▶ **Problem**: Reproduce the part of the entries that opens with the line containing "beehive [606, 866]" and closes at the end of the entries, including both ends, and omit the pictures from your answer.

─── Given data

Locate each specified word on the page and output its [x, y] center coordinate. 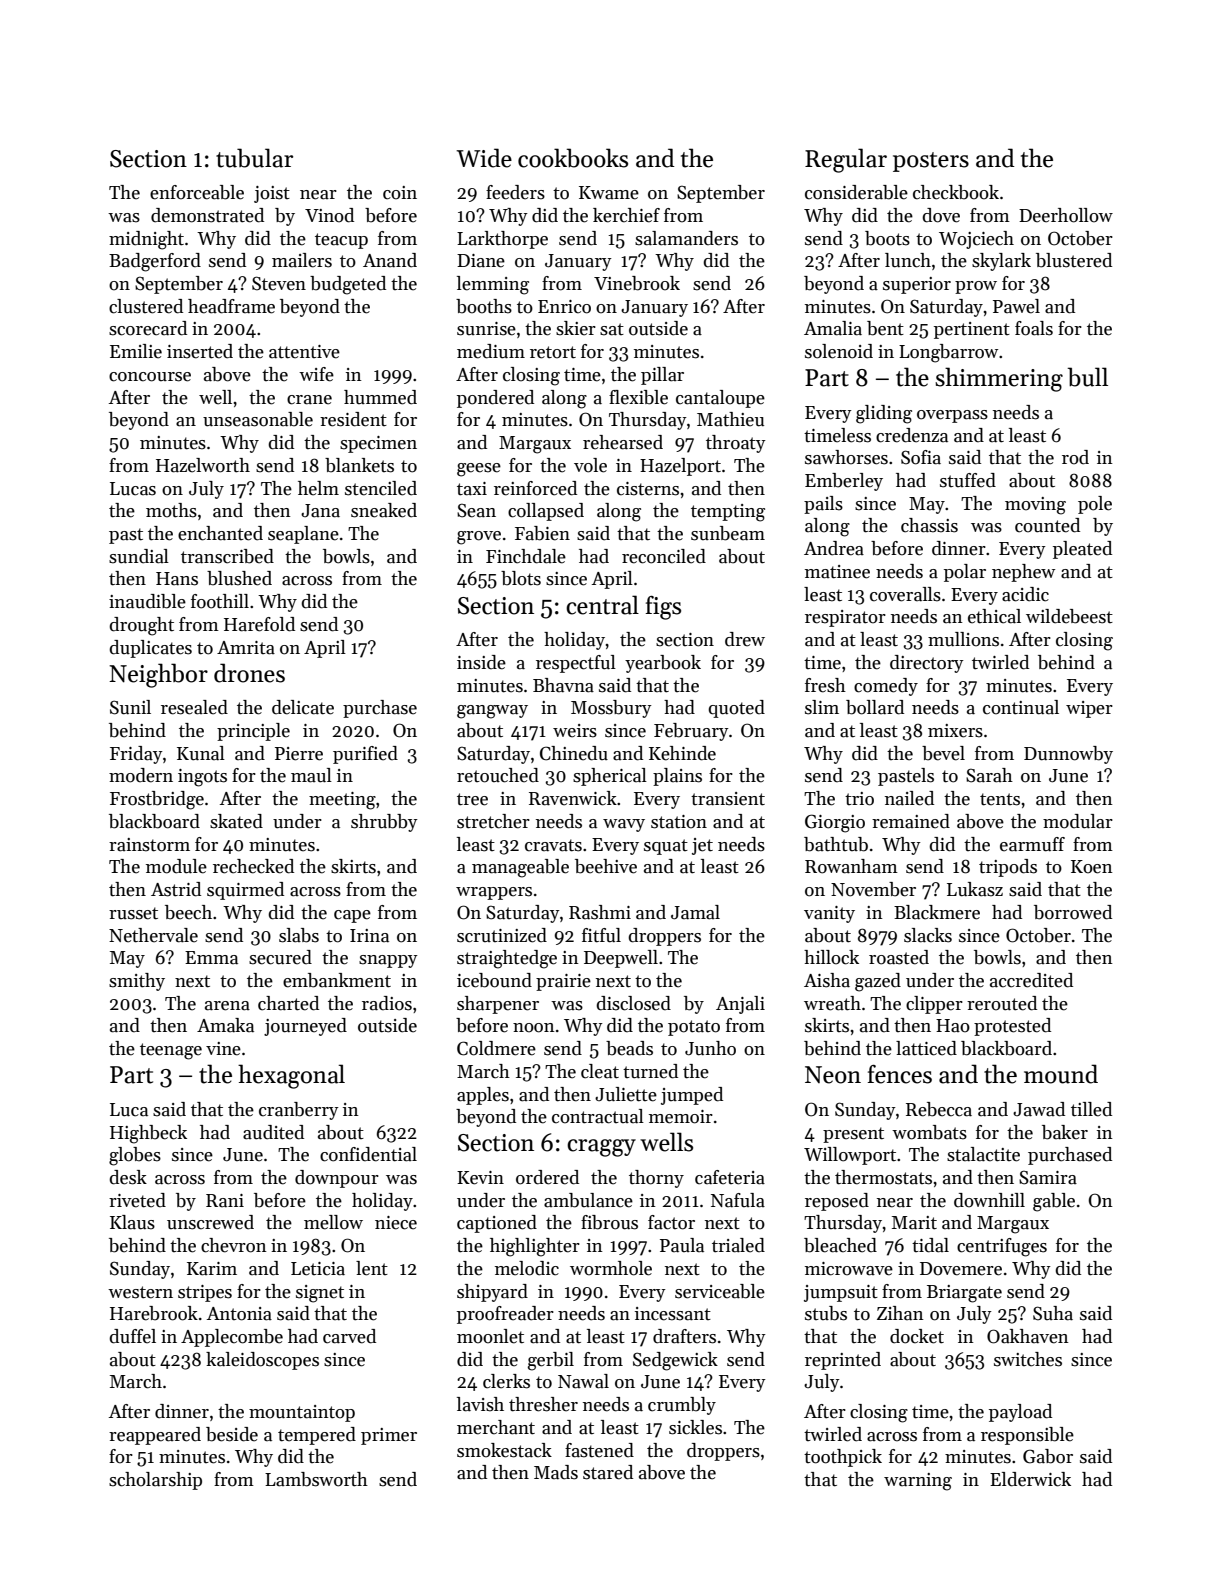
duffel [132, 1336]
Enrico [564, 307]
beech [188, 912]
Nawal [583, 1381]
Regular [846, 160]
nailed [909, 798]
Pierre [299, 754]
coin [400, 193]
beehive [606, 866]
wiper [1089, 709]
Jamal [695, 912]
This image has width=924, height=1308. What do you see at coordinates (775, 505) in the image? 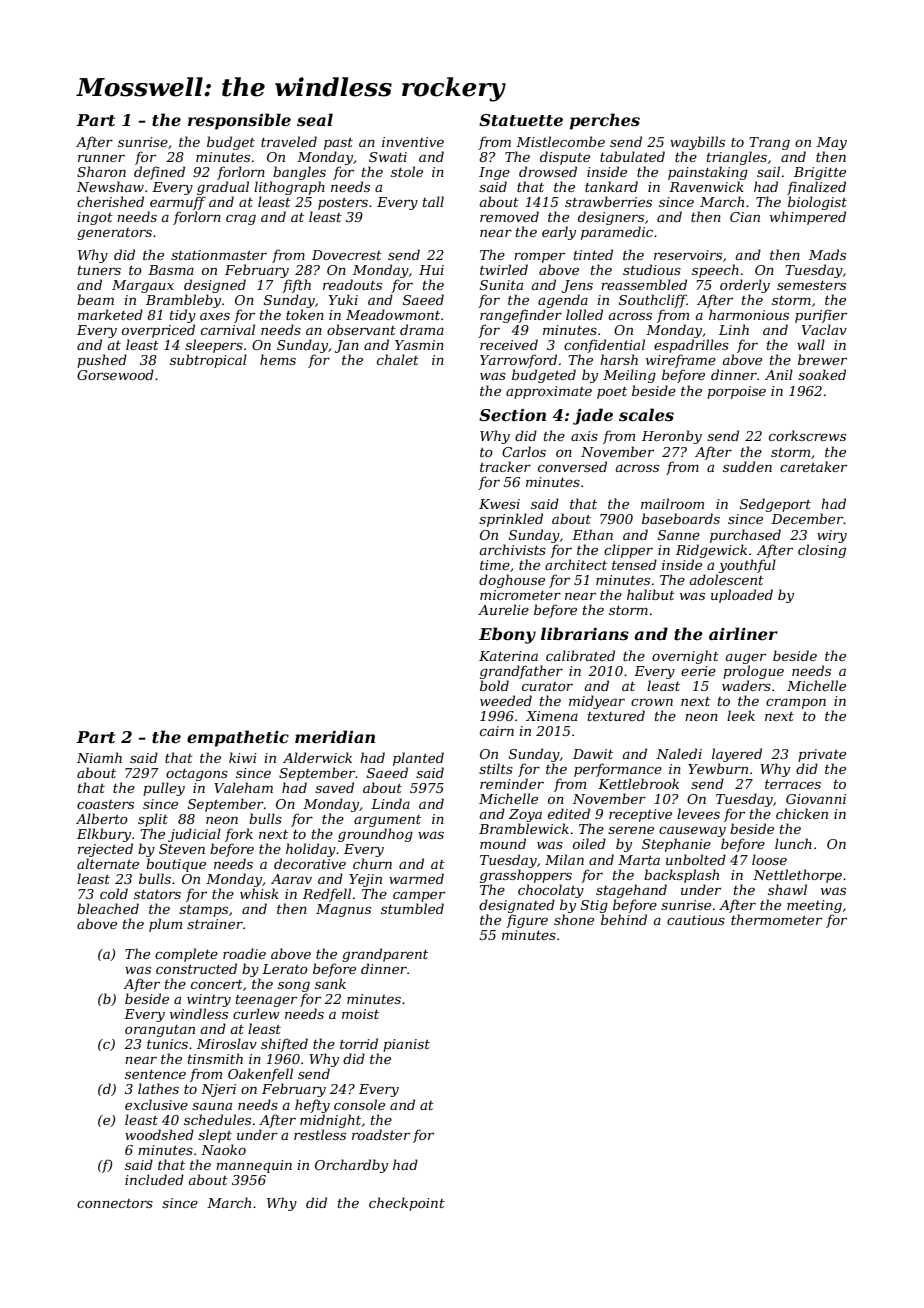
I see `Sedgeport` at bounding box center [775, 505].
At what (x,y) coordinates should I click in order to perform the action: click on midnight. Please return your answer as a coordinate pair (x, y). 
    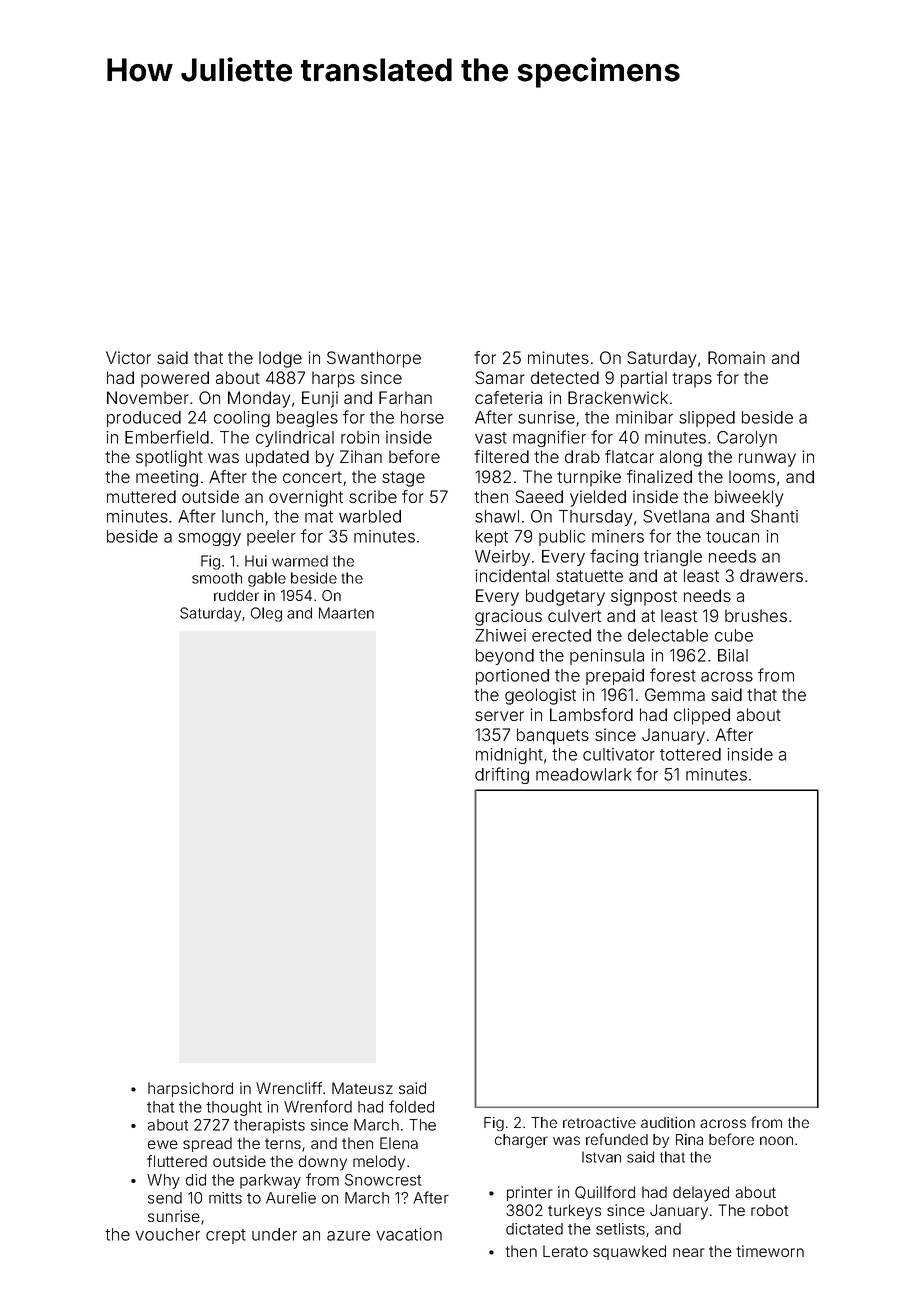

──────

▶ **Exercise answer**:
beehive [606, 866]
wiper [1089, 709]
Jamal [695, 912]
This image has width=924, height=1308. What do you see at coordinates (775, 505) in the image? 
I see `Sedgeport` at bounding box center [775, 505].
At what (x,y) coordinates should I click in order to perform the action: click on midnight. Please return your answer as a coordinate pair (x, y). 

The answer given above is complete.